─── RECORDED DATA

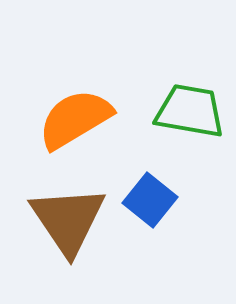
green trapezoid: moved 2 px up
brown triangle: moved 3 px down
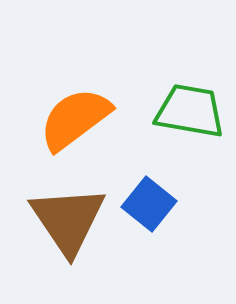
orange semicircle: rotated 6 degrees counterclockwise
blue square: moved 1 px left, 4 px down
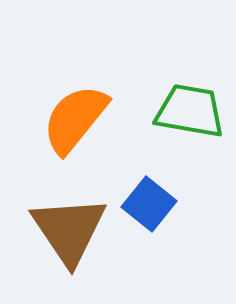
orange semicircle: rotated 14 degrees counterclockwise
brown triangle: moved 1 px right, 10 px down
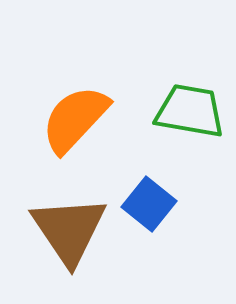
orange semicircle: rotated 4 degrees clockwise
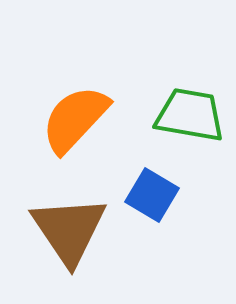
green trapezoid: moved 4 px down
blue square: moved 3 px right, 9 px up; rotated 8 degrees counterclockwise
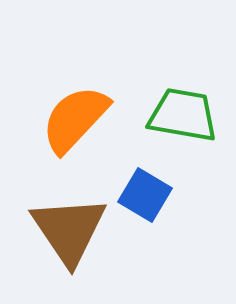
green trapezoid: moved 7 px left
blue square: moved 7 px left
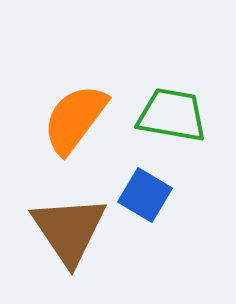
green trapezoid: moved 11 px left
orange semicircle: rotated 6 degrees counterclockwise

──────

◆ **YOUR INSTRUCTIONS**
Update the rows above by replacing every "brown triangle" with "purple triangle" and keeping everything else unchanged. Leave the pictures out of your answer.

◆ **CORRECT OUTPUT**
green trapezoid: moved 2 px up
purple triangle: moved 3 px down
orange semicircle: rotated 6 degrees counterclockwise
blue square: moved 1 px left, 4 px down
orange semicircle: rotated 14 degrees counterclockwise
purple triangle: moved 1 px right, 10 px down
orange semicircle: rotated 4 degrees clockwise
green trapezoid: moved 4 px down
blue square: moved 3 px right, 9 px up; rotated 8 degrees counterclockwise
green trapezoid: moved 7 px left
blue square: moved 7 px left
green trapezoid: moved 11 px left
orange semicircle: rotated 6 degrees counterclockwise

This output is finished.